- Given data:
- - - -

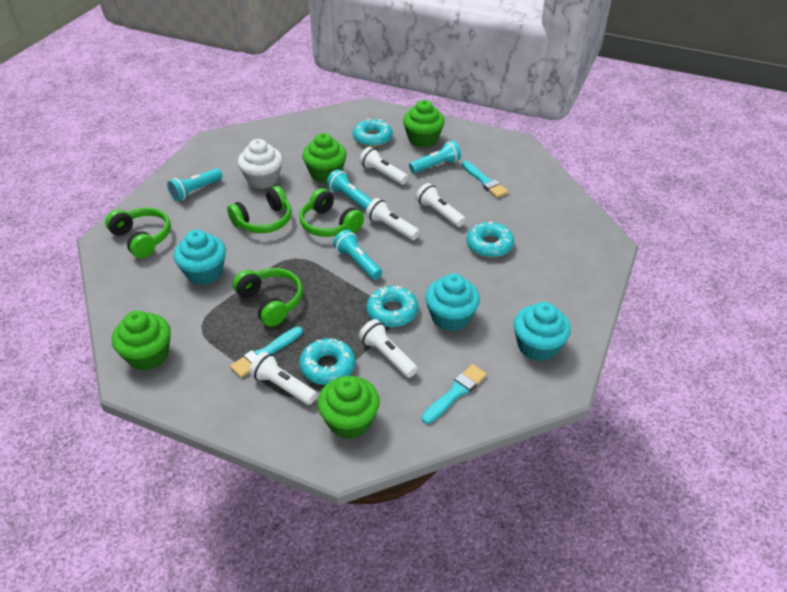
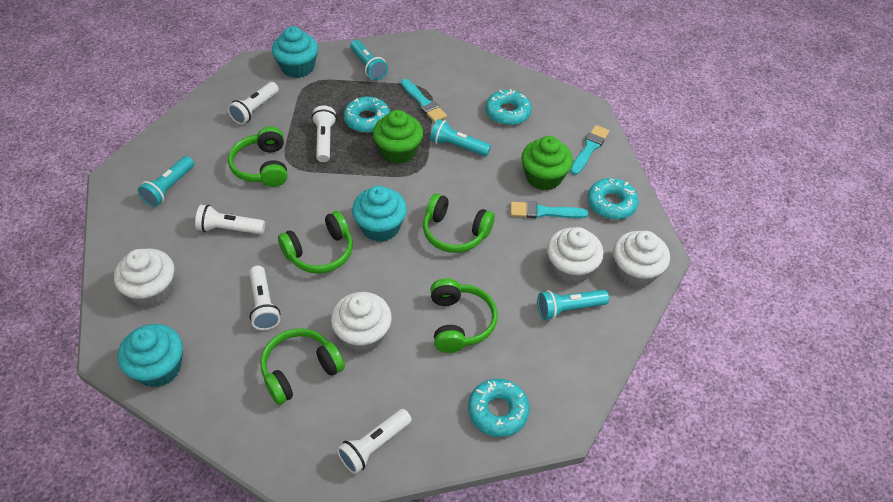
green cupcake: 4 -> 2
green headphones: 4 -> 5
white cupcake: 1 -> 4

- - - -

- Your assignment:
Skipping the images, write out the whole listing exactly.

- Response area:
green cupcake: 4 -> 2
green headphones: 4 -> 5
white cupcake: 1 -> 4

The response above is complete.